SUPPLIED RECORDS Start Marker

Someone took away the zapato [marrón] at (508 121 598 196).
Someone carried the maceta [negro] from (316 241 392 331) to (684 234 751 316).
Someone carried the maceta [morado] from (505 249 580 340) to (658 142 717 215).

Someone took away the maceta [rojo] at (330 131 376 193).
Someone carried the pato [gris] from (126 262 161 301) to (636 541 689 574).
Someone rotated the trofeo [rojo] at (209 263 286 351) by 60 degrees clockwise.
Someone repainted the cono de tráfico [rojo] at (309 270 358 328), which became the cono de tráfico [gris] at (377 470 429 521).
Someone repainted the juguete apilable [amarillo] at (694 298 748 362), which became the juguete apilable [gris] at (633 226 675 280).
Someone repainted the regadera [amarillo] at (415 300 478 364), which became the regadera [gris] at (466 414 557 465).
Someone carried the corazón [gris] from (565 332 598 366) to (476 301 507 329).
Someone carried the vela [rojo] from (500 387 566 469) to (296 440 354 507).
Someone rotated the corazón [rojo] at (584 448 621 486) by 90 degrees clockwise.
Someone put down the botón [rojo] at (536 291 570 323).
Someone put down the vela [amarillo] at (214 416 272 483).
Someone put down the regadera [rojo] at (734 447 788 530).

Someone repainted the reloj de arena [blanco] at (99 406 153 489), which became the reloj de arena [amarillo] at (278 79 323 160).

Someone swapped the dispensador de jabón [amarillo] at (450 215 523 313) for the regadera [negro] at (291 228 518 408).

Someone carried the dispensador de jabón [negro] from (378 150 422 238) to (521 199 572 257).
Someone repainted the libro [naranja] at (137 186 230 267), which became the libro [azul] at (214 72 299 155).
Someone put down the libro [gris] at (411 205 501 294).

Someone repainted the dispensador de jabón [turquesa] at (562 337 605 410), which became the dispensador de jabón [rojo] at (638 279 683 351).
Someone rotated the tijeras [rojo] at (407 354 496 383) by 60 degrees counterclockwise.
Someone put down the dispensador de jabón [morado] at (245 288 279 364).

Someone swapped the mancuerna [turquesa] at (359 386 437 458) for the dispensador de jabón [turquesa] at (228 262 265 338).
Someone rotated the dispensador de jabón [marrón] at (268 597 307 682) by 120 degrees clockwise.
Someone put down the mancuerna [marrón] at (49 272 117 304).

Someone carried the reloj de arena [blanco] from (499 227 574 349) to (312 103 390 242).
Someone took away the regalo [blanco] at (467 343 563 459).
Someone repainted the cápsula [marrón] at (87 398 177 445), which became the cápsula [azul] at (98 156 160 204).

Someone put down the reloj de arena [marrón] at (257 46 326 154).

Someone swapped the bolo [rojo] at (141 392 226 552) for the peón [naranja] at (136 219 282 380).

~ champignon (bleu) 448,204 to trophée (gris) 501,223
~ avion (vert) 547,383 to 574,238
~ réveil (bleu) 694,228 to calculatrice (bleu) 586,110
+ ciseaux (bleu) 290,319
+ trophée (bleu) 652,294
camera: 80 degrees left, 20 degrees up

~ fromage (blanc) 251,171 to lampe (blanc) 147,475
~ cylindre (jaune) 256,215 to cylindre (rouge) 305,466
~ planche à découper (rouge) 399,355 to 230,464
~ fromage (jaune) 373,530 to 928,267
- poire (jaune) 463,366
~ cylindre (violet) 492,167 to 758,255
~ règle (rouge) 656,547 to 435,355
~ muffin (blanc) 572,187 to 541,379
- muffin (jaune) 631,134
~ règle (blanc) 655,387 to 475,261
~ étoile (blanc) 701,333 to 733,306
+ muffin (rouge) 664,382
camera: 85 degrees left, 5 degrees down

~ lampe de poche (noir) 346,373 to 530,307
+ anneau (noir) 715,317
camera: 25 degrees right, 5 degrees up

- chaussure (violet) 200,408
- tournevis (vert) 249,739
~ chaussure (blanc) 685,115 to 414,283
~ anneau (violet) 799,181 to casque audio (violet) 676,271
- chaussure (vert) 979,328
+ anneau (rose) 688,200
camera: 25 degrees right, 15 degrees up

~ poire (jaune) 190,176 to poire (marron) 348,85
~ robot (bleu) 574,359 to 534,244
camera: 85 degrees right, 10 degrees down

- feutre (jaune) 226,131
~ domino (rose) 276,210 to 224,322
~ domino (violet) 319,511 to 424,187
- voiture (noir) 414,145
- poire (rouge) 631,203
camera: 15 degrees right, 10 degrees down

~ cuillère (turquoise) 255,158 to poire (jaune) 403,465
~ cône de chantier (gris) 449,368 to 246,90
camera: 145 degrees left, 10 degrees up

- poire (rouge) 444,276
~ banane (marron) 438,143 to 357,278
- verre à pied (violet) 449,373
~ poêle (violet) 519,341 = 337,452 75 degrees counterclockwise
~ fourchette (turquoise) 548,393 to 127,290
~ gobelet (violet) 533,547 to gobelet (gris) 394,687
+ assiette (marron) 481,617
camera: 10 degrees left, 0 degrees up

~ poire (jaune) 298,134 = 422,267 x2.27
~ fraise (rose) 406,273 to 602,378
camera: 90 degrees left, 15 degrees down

SUPPLIED RECORDS End Marker

▶ [TASK GOAL] Word for word, the whole listing should be given again.

▶ [WRITTEN RESPONSE]
Someone took away the zapato [marrón] at (508 121 598 196).
Someone carried the maceta [negro] from (316 241 392 331) to (684 234 751 316).
Someone carried the maceta [morado] from (505 249 580 340) to (658 142 717 215).

Someone took away the maceta [rojo] at (330 131 376 193).
Someone carried the pato [gris] from (126 262 161 301) to (636 541 689 574).
Someone rotated the trofeo [rojo] at (209 263 286 351) by 60 degrees clockwise.
Someone repainted the cono de tráfico [rojo] at (309 270 358 328), which became the cono de tráfico [gris] at (377 470 429 521).
Someone repainted the juguete apilable [amarillo] at (694 298 748 362), which became the juguete apilable [gris] at (633 226 675 280).
Someone repainted the regadera [amarillo] at (415 300 478 364), which became the regadera [gris] at (466 414 557 465).
Someone carried the corazón [gris] from (565 332 598 366) to (476 301 507 329).
Someone carried the vela [rojo] from (500 387 566 469) to (296 440 354 507).
Someone rotated the corazón [rojo] at (584 448 621 486) by 90 degrees clockwise.
Someone put down the botón [rojo] at (536 291 570 323).
Someone put down the vela [amarillo] at (214 416 272 483).
Someone put down the regadera [rojo] at (734 447 788 530).

Someone repainted the reloj de arena [blanco] at (99 406 153 489), which became the reloj de arena [amarillo] at (278 79 323 160).

Someone swapped the dispensador de jabón [amarillo] at (450 215 523 313) for the regadera [negro] at (291 228 518 408).

Someone carried the dispensador de jabón [negro] from (378 150 422 238) to (521 199 572 257).
Someone repainted the libro [naranja] at (137 186 230 267), which became the libro [azul] at (214 72 299 155).
Someone put down the libro [gris] at (411 205 501 294).

Someone repainted the dispensador de jabón [turquesa] at (562 337 605 410), which became the dispensador de jabón [rojo] at (638 279 683 351).
Someone rotated the tijeras [rojo] at (407 354 496 383) by 60 degrees counterclockwise.
Someone put down the dispensador de jabón [morado] at (245 288 279 364).

Someone swapped the mancuerna [turquesa] at (359 386 437 458) for the dispensador de jabón [turquesa] at (228 262 265 338).
Someone rotated the dispensador de jabón [marrón] at (268 597 307 682) by 120 degrees clockwise.
Someone put down the mancuerna [marrón] at (49 272 117 304).

Someone carried the reloj de arena [blanco] from (499 227 574 349) to (312 103 390 242).
Someone took away the regalo [blanco] at (467 343 563 459).
Someone repainted the cápsula [marrón] at (87 398 177 445), which became the cápsula [azul] at (98 156 160 204).

Someone put down the reloj de arena [marrón] at (257 46 326 154).

Someone swapped the bolo [rojo] at (141 392 226 552) for the peón [naranja] at (136 219 282 380).

~ champignon (bleu) 448,204 to trophée (gris) 501,223
~ avion (vert) 547,383 to 574,238
~ réveil (bleu) 694,228 to calculatrice (bleu) 586,110
+ ciseaux (bleu) 290,319
+ trophée (bleu) 652,294
camera: 80 degrees left, 20 degrees up

~ fromage (blanc) 251,171 to lampe (blanc) 147,475
~ cylindre (jaune) 256,215 to cylindre (rouge) 305,466
~ planche à découper (rouge) 399,355 to 230,464
~ fromage (jaune) 373,530 to 928,267
- poire (jaune) 463,366
~ cylindre (violet) 492,167 to 758,255
~ règle (rouge) 656,547 to 435,355
~ muffin (blanc) 572,187 to 541,379
- muffin (jaune) 631,134
~ règle (blanc) 655,387 to 475,261
~ étoile (blanc) 701,333 to 733,306
+ muffin (rouge) 664,382
camera: 85 degrees left, 5 degrees down

~ lampe de poche (noir) 346,373 to 530,307
+ anneau (noir) 715,317
camera: 25 degrees right, 5 degrees up

- chaussure (violet) 200,408
- tournevis (vert) 249,739
~ chaussure (blanc) 685,115 to 414,283
~ anneau (violet) 799,181 to casque audio (violet) 676,271
- chaussure (vert) 979,328
+ anneau (rose) 688,200
camera: 25 degrees right, 15 degrees up

~ poire (jaune) 190,176 to poire (marron) 348,85
~ robot (bleu) 574,359 to 534,244
camera: 85 degrees right, 10 degrees down

- feutre (jaune) 226,131
~ domino (rose) 276,210 to 224,322
~ domino (violet) 319,511 to 424,187
- voiture (noir) 414,145
- poire (rouge) 631,203
camera: 15 degrees right, 10 degrees down

~ cuillère (turquoise) 255,158 to poire (jaune) 403,465
~ cône de chantier (gris) 449,368 to 246,90
camera: 145 degrees left, 10 degrees up

- poire (rouge) 444,276
~ banane (marron) 438,143 to 357,278
- verre à pied (violet) 449,373
~ poêle (violet) 519,341 = 337,452 75 degrees counterclockwise
~ fourchette (turquoise) 548,393 to 127,290
~ gobelet (violet) 533,547 to gobelet (gris) 394,687
+ assiette (marron) 481,617
camera: 10 degrees left, 0 degrees up

~ poire (jaune) 298,134 = 422,267 x2.27
~ fraise (rose) 406,273 to 602,378
camera: 90 degrees left, 15 degrees down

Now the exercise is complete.